*Action item*
The material below holds a span beginning at the line with "camera_right=-65 camera_up=20" and ending at the line with "op=missing; was=Pyramide (gelb);". Quote that span exactly, both ends included, and only that span.

*Materials provided*
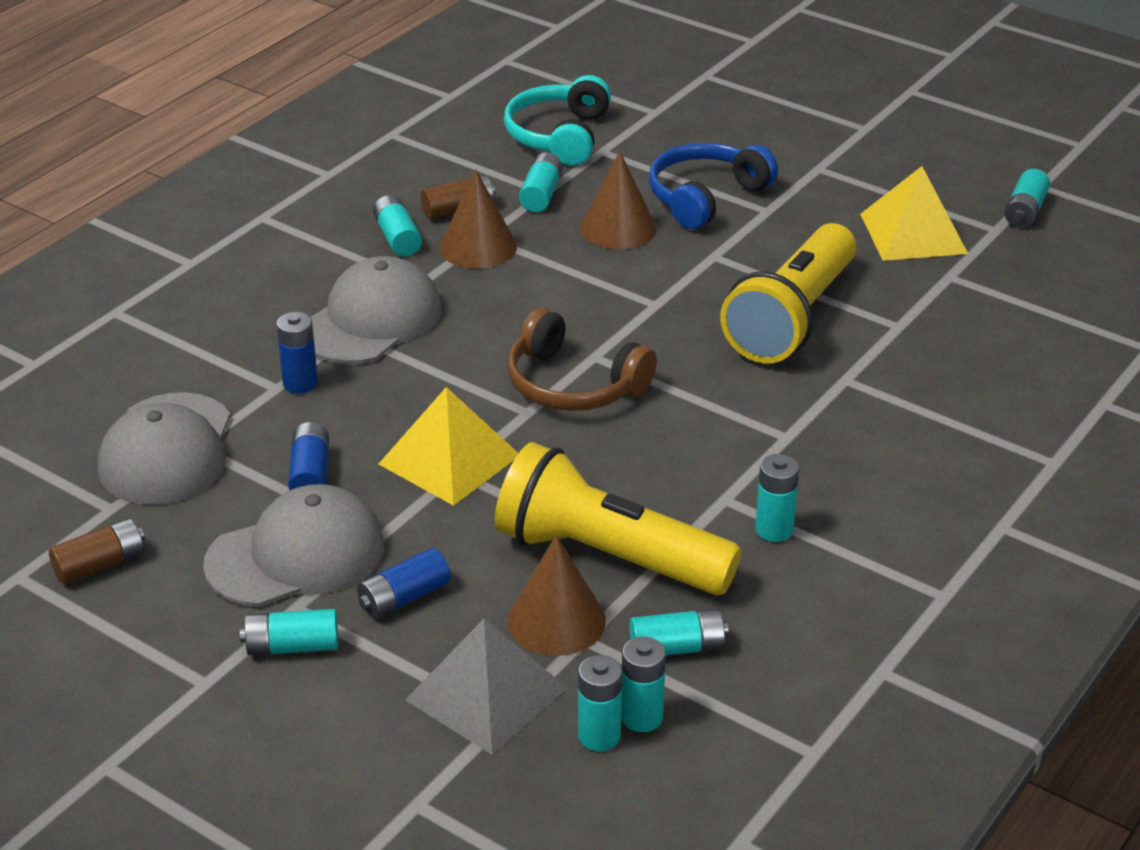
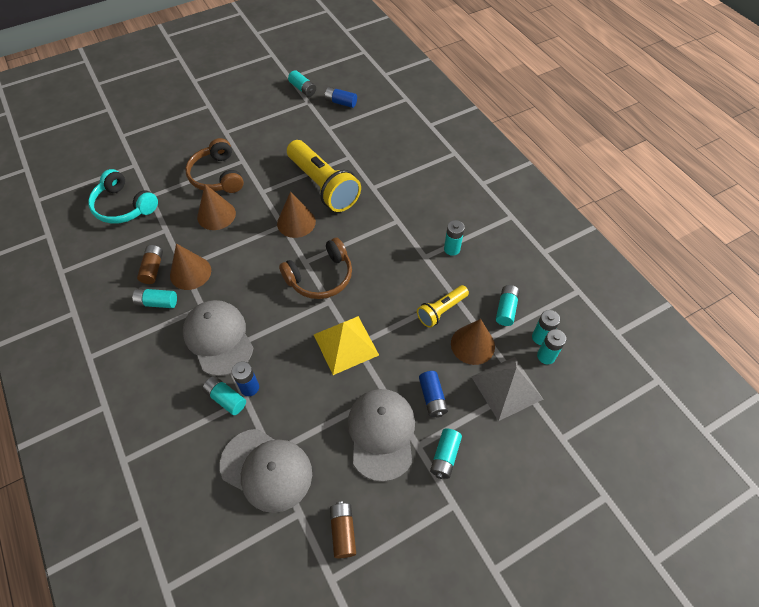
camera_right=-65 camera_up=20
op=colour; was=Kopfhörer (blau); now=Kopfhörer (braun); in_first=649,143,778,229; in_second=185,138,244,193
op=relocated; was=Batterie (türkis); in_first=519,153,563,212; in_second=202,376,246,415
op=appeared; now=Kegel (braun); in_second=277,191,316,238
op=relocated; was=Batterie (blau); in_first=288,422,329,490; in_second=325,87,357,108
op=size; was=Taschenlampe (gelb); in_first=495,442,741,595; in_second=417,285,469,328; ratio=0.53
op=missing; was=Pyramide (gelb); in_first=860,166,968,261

--

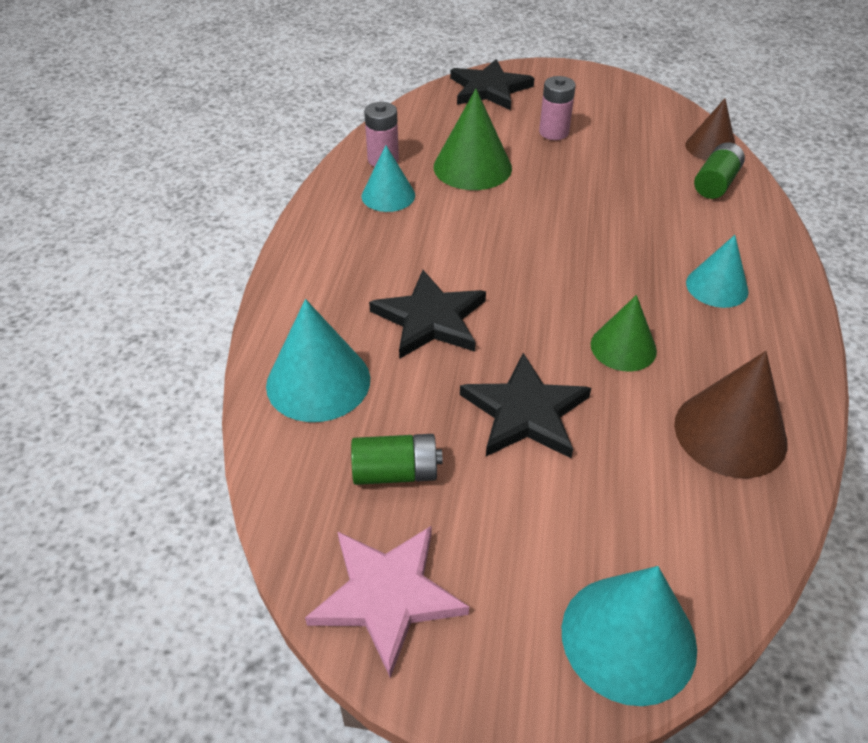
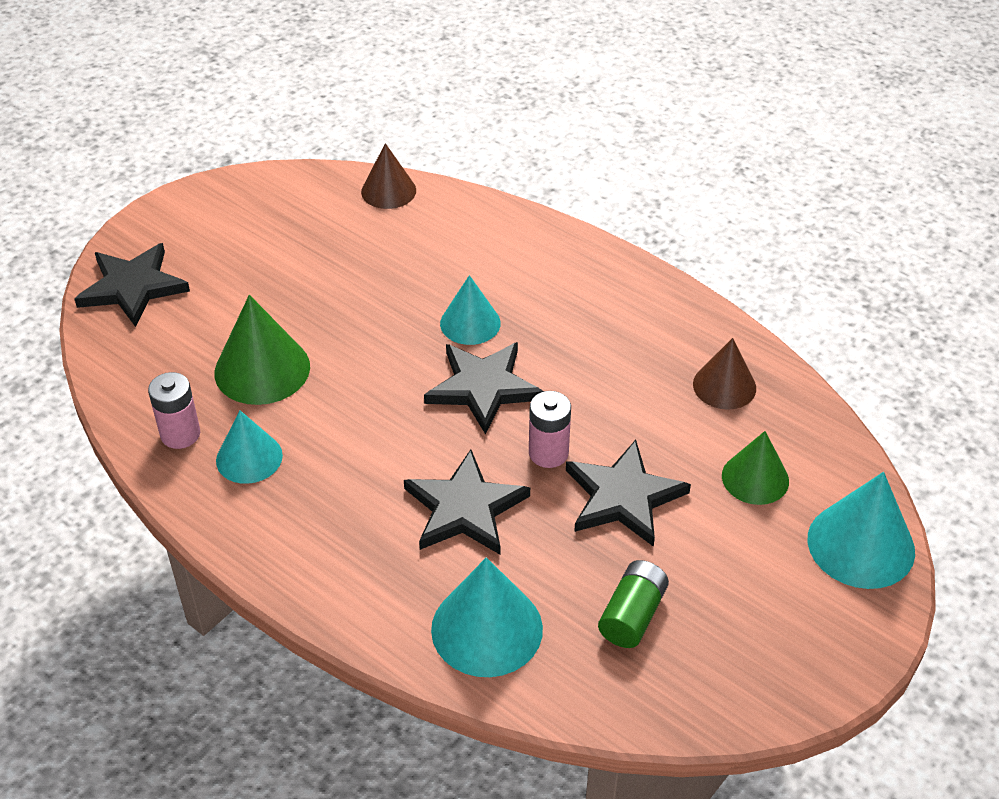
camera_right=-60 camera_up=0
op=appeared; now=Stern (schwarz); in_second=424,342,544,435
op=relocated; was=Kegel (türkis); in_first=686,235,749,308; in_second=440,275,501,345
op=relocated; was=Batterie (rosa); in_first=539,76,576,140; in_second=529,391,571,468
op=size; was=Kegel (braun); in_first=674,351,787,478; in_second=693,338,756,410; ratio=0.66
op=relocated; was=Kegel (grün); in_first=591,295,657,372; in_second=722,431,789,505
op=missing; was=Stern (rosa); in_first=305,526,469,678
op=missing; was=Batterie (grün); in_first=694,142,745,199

*Response below*
camera_right=-65 camera_up=20
op=colour; was=Kopfhörer (blau); now=Kopfhörer (braun); in_first=649,143,778,229; in_second=185,138,244,193
op=relocated; was=Batterie (türkis); in_first=519,153,563,212; in_second=202,376,246,415
op=appeared; now=Kegel (braun); in_second=277,191,316,238
op=relocated; was=Batterie (blau); in_first=288,422,329,490; in_second=325,87,357,108
op=size; was=Taschenlampe (gelb); in_first=495,442,741,595; in_second=417,285,469,328; ratio=0.53
op=missing; was=Pyramide (gelb); in_first=860,166,968,261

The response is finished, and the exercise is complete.